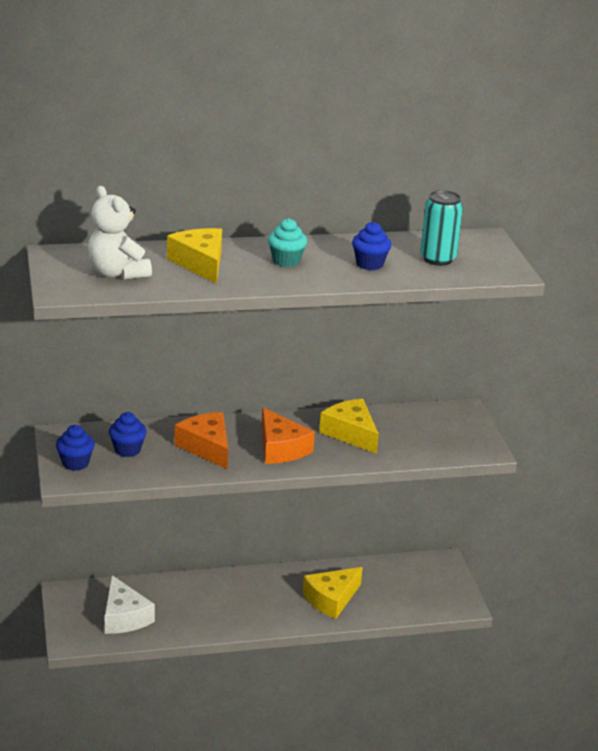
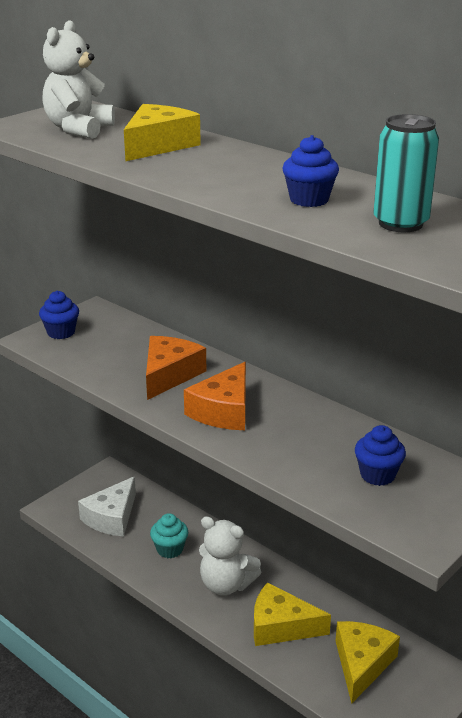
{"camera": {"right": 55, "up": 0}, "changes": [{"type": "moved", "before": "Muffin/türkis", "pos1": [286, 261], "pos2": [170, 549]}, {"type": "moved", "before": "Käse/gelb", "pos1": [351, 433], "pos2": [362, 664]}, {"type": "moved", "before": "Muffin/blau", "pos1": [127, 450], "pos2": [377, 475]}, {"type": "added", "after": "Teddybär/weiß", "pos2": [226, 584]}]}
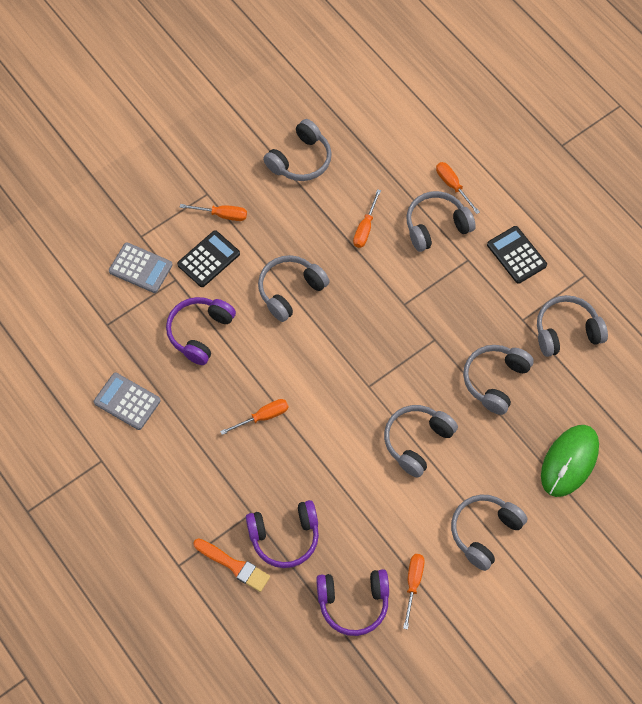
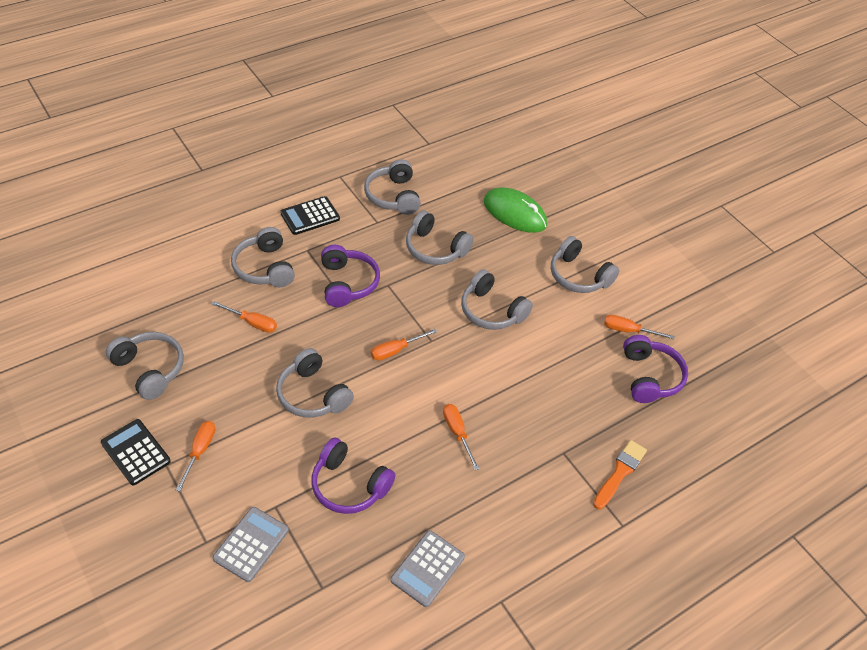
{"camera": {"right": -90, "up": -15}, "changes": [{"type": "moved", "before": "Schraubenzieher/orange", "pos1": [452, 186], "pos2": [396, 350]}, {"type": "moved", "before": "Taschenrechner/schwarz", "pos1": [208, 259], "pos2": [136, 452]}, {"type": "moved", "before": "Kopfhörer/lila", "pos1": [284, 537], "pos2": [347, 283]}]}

____________________

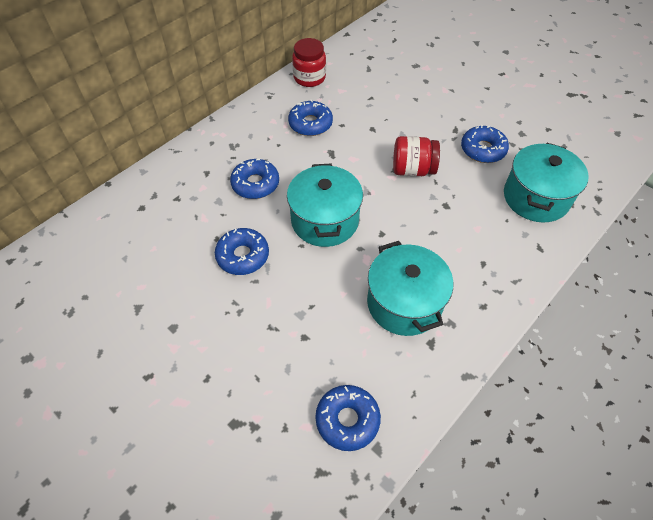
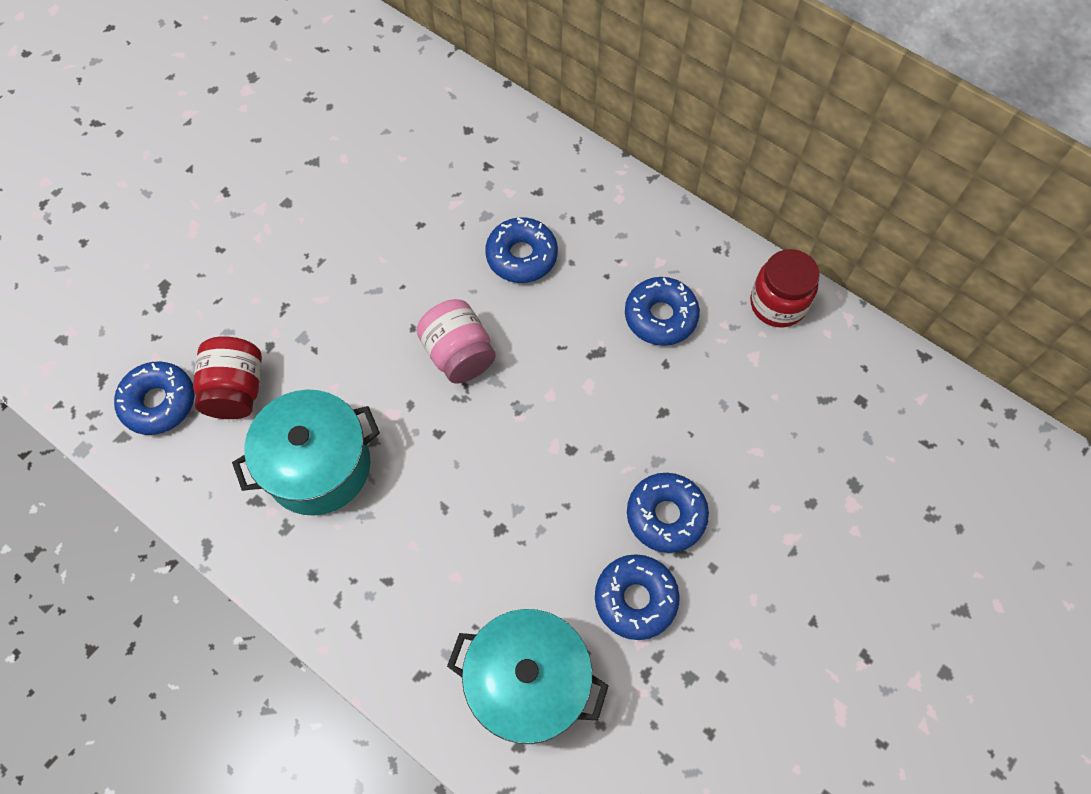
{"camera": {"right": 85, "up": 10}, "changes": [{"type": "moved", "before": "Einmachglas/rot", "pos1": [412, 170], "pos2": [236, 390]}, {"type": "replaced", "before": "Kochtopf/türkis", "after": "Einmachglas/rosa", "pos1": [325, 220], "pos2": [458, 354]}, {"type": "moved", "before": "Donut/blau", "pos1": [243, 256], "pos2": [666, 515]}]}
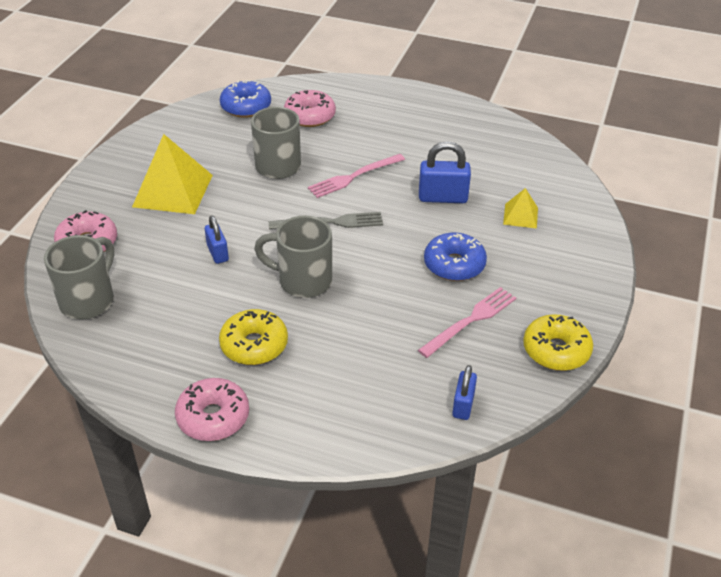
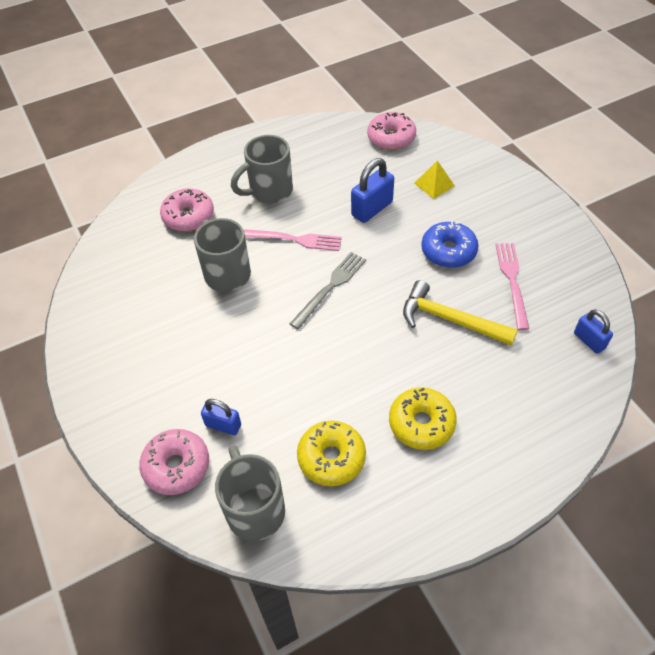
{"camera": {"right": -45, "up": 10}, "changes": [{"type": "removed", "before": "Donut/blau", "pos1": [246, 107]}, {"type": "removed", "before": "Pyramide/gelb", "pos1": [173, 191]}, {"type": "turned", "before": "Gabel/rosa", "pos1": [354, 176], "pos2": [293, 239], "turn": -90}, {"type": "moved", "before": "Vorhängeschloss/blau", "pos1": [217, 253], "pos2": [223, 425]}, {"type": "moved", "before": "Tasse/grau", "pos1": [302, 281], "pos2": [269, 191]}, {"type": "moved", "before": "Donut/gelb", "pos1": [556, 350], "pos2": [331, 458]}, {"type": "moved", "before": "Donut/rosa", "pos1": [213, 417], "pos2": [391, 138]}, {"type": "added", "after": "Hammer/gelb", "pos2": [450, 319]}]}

____________________

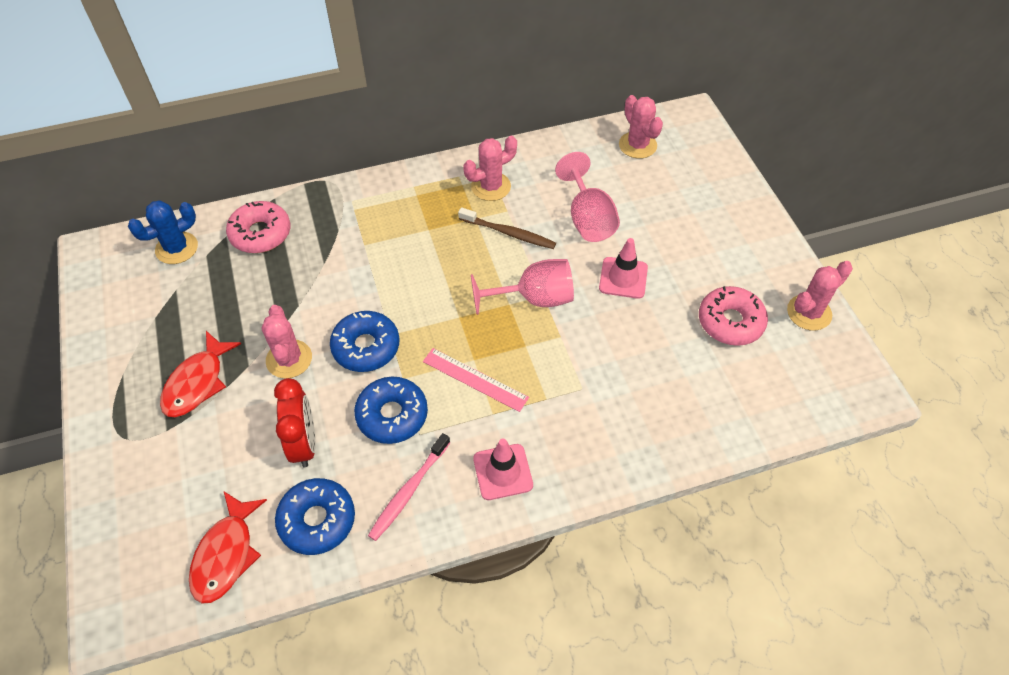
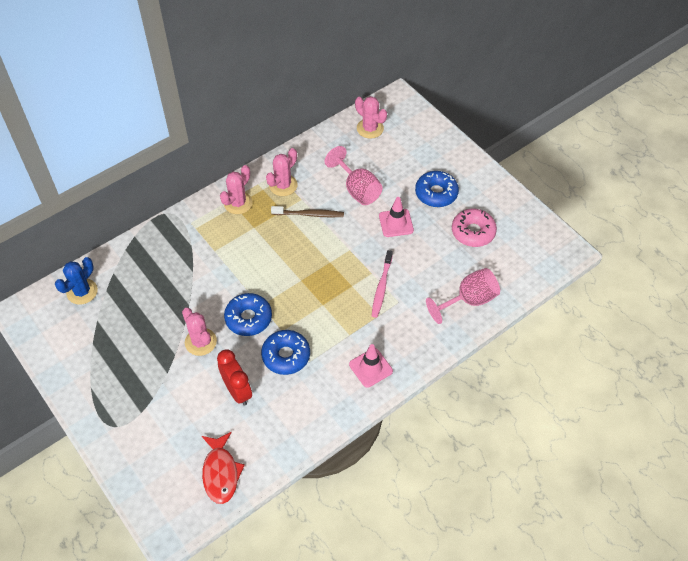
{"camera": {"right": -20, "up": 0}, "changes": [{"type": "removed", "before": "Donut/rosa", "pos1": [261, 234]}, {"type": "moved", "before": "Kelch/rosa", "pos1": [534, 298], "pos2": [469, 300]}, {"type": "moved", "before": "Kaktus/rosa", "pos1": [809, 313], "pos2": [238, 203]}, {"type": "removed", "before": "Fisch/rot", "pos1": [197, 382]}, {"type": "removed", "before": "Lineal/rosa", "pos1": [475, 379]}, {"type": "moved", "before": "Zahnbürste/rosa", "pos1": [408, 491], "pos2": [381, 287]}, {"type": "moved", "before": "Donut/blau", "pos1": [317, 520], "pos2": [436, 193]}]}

____________________

What is required:
Sift the data above for lines with "gelb", then copy each one.

Result below:
{"camera": {"right": 55, "up": 0}, "changes": [{"type": "moved", "before": "Muffin/türkis", "pos1": [286, 261], "pos2": [170, 549]}, {"type": "moved", "before": "Käse/gelb", "pos1": [351, 433], "pos2": [362, 664]}, {"type": "moved", "before": "Muffin/blau", "pos1": [127, 450], "pos2": [377, 475]}, {"type": "added", "after": "Teddybär/weiß", "pos2": [226, 584]}]}
{"camera": {"right": -45, "up": 10}, "changes": [{"type": "removed", "before": "Donut/blau", "pos1": [246, 107]}, {"type": "removed", "before": "Pyramide/gelb", "pos1": [173, 191]}, {"type": "turned", "before": "Gabel/rosa", "pos1": [354, 176], "pos2": [293, 239], "turn": -90}, {"type": "moved", "before": "Vorhängeschloss/blau", "pos1": [217, 253], "pos2": [223, 425]}, {"type": "moved", "before": "Tasse/grau", "pos1": [302, 281], "pos2": [269, 191]}, {"type": "moved", "before": "Donut/gelb", "pos1": [556, 350], "pos2": [331, 458]}, {"type": "moved", "before": "Donut/rosa", "pos1": [213, 417], "pos2": [391, 138]}, {"type": "added", "after": "Hammer/gelb", "pos2": [450, 319]}]}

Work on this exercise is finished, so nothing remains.